**** RECORDS FOR PROCESSING

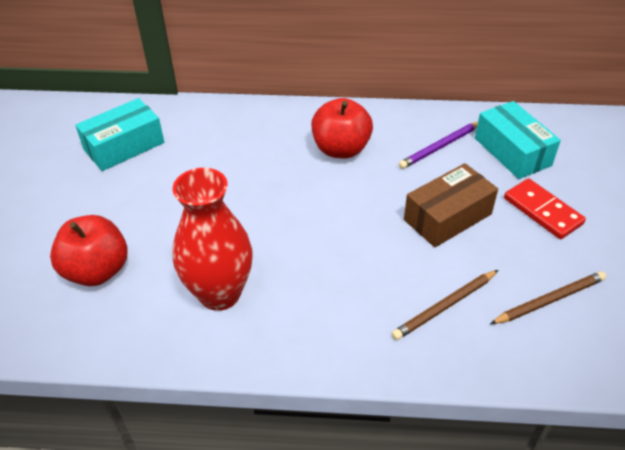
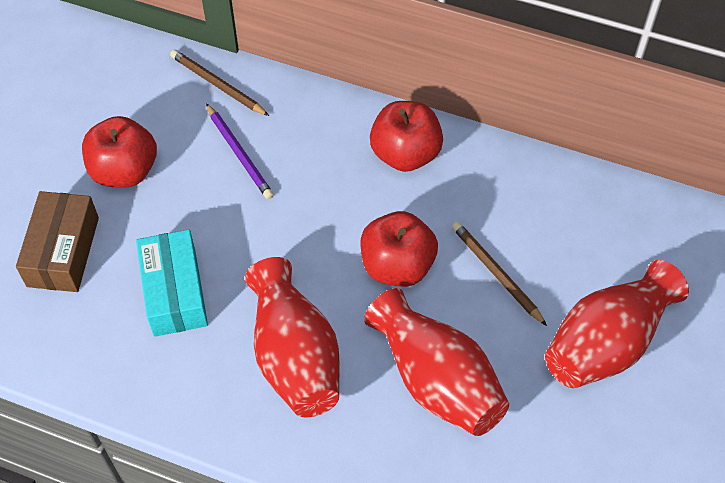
red apple: 2 -> 3
red domino: 1 -> 0
red vase: 1 -> 3
turquoise box: 2 -> 1

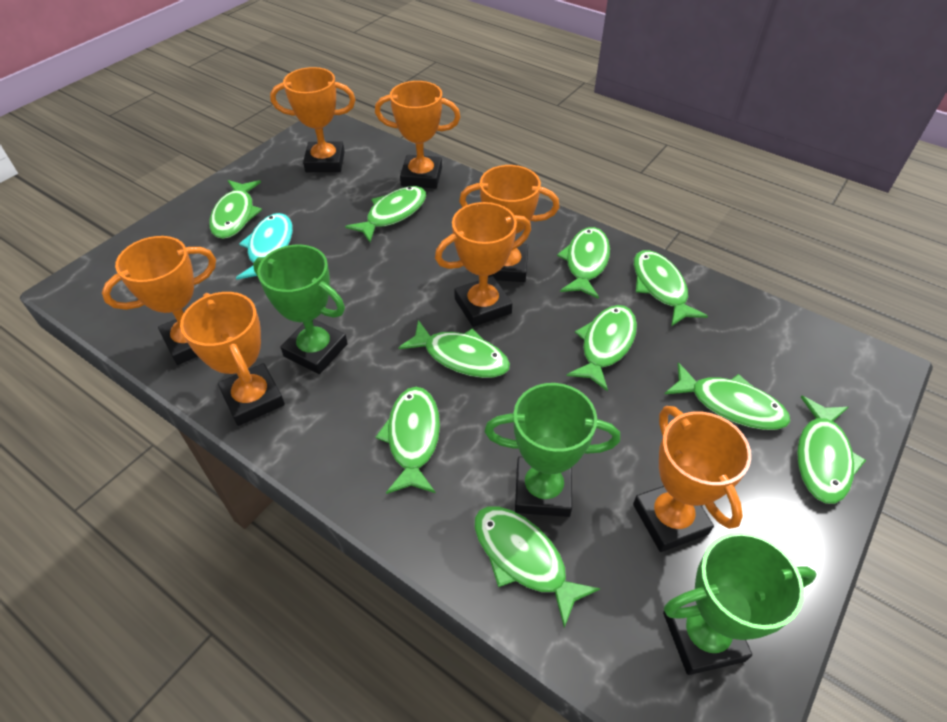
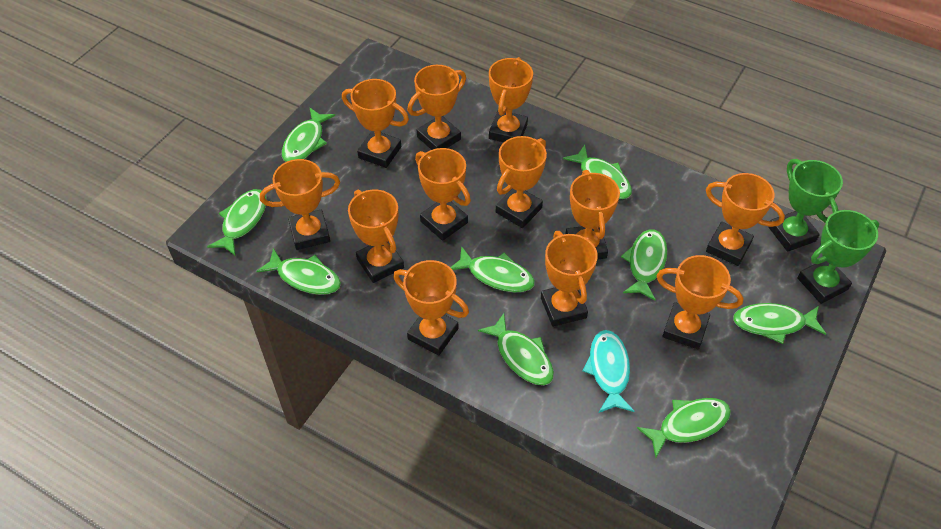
green fish: 10 -> 9
green trophy: 3 -> 2
orange trophy: 7 -> 12

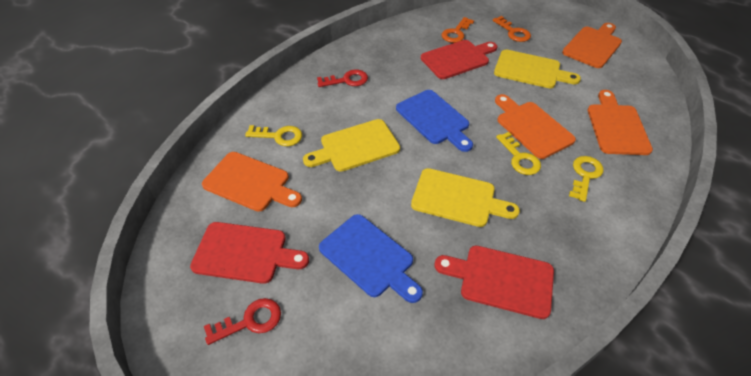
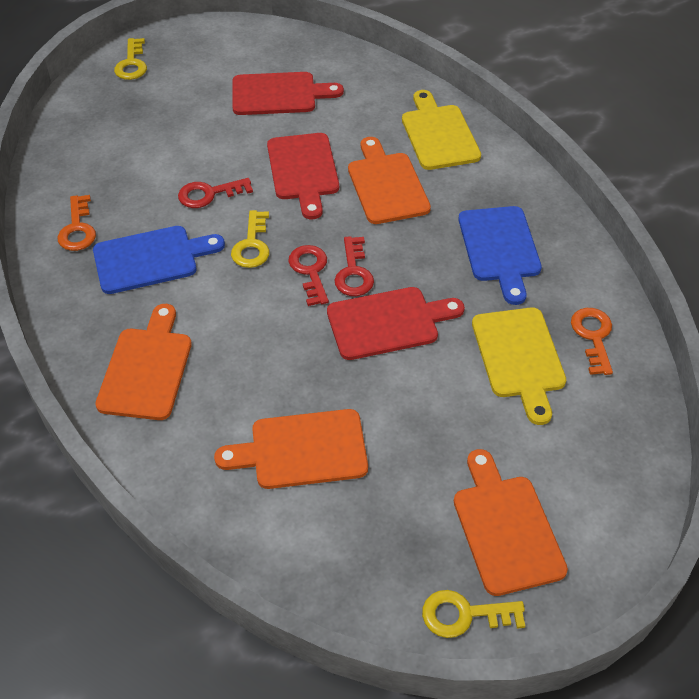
red key: 2 -> 3
yellow cutting board: 3 -> 2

********

-- ACTIVITY --
The lines to repeat run from the line containing "red vase: 1 -> 3" through the last line of the material above; give them exactly, without the pictures.

-- TASK ANSWER --
red vase: 1 -> 3
turquoise box: 2 -> 1

green fish: 10 -> 9
green trophy: 3 -> 2
orange trophy: 7 -> 12

red key: 2 -> 3
yellow cutting board: 3 -> 2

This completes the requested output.